All of the data is to be written out again exactly, without the pictures.

··········

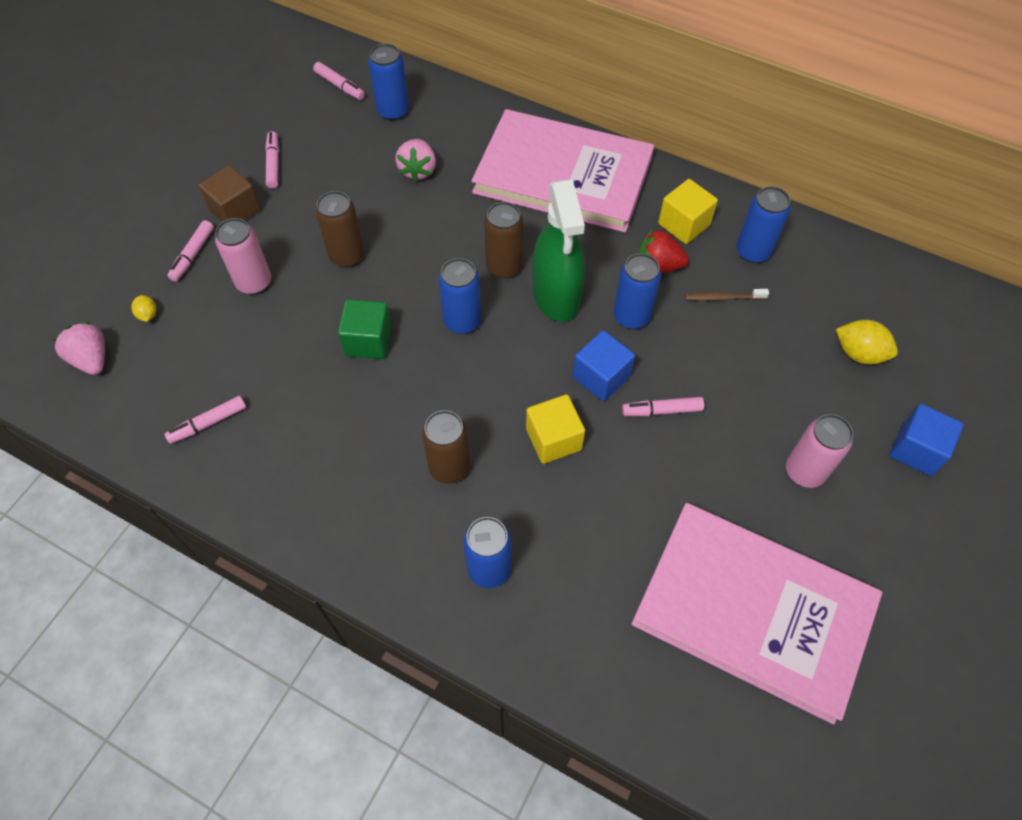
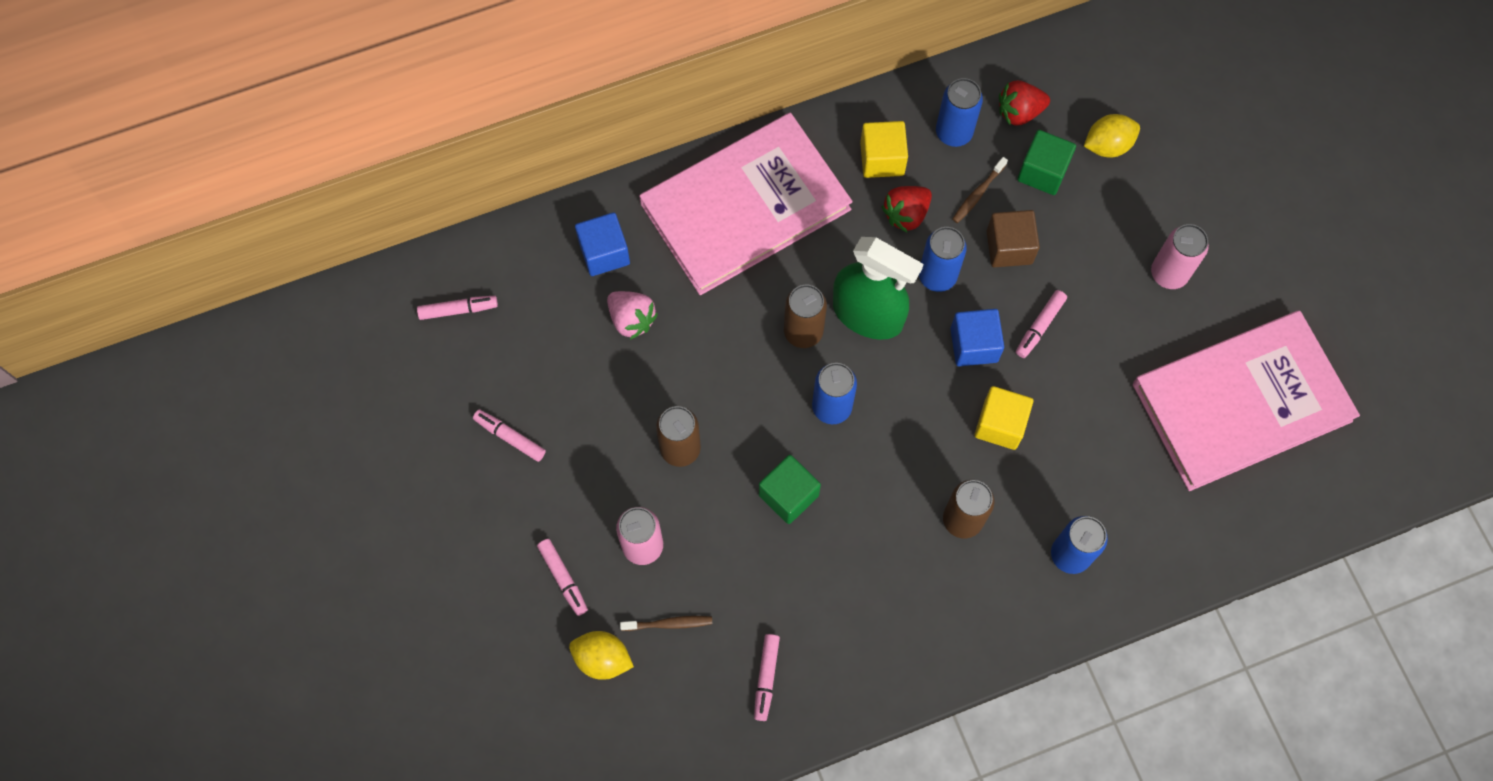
camera: 50 degrees left, 10 degrees up
pink strawberry [53,322,105,375] -> none
yellow lemon [131,295,157,322] -> yellow lemon [569,631,634,680], size x1.81
brown cube [198,165,261,222] -> brown cube moved to [986,210,1040,267]
blue can [368,44,409,121] -> none
blue cube [889,404,964,476] -> blue cube moved to [575,212,630,276]
none -> brown toothbrush [620,616,712,631]
none -> red strawberry [999,80,1050,126]
none -> green cube [1017,130,1076,195]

··········

» SOLUTION TO THE PROBLEM
camera: 50 degrees left, 10 degrees up
pink strawberry [53,322,105,375] -> none
yellow lemon [131,295,157,322] -> yellow lemon [569,631,634,680], size x1.81
brown cube [198,165,261,222] -> brown cube moved to [986,210,1040,267]
blue can [368,44,409,121] -> none
blue cube [889,404,964,476] -> blue cube moved to [575,212,630,276]
none -> brown toothbrush [620,616,712,631]
none -> red strawberry [999,80,1050,126]
none -> green cube [1017,130,1076,195]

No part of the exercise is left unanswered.